* ABOUT THIS EXERCISE
Among the entries that follow, the required portion opens with the line containing "(518, 478) = (272, 394): purple" and closes with the line containing "(732, 272) = (629, 377): purple". Give that portion again exactly, and nothing else.

* GIVEN RECORDS
────

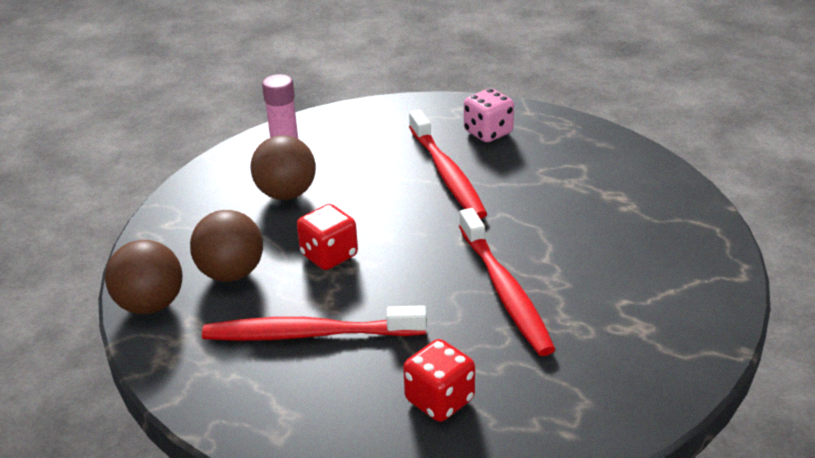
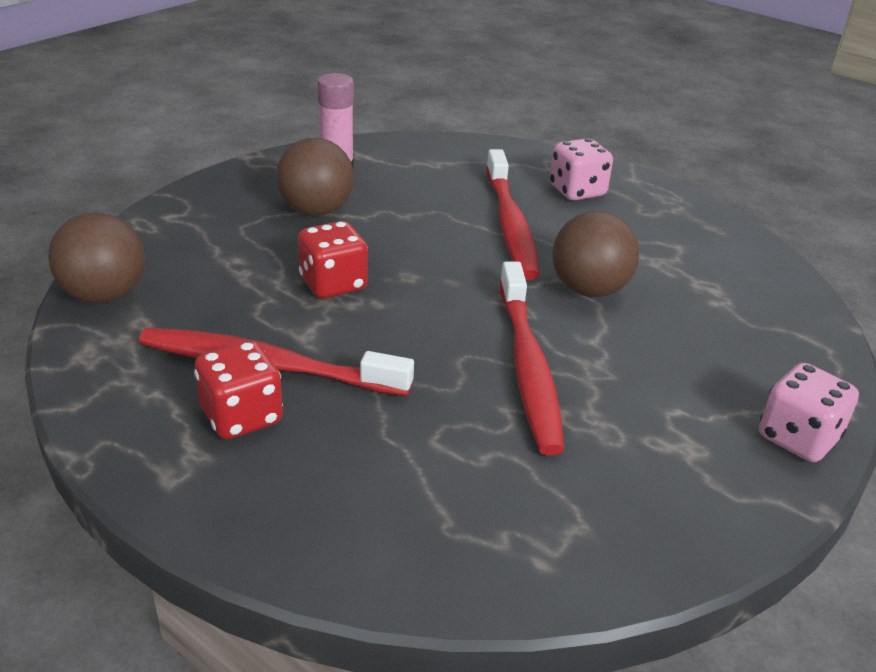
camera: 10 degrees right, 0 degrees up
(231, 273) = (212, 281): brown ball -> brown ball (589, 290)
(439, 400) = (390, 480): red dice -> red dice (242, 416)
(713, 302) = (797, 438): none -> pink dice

────

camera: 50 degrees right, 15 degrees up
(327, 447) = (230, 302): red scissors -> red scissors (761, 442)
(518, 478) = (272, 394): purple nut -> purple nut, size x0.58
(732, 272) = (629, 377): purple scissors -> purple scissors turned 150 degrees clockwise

────

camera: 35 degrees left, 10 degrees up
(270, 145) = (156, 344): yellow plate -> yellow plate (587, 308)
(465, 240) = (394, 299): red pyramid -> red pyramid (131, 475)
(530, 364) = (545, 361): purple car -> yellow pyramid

────

* SOLUTION TO THE PROBLEM
(518, 478) = (272, 394): purple nut -> purple nut, size x0.58
(732, 272) = (629, 377): purple scissors -> purple scissors turned 150 degrees clockwise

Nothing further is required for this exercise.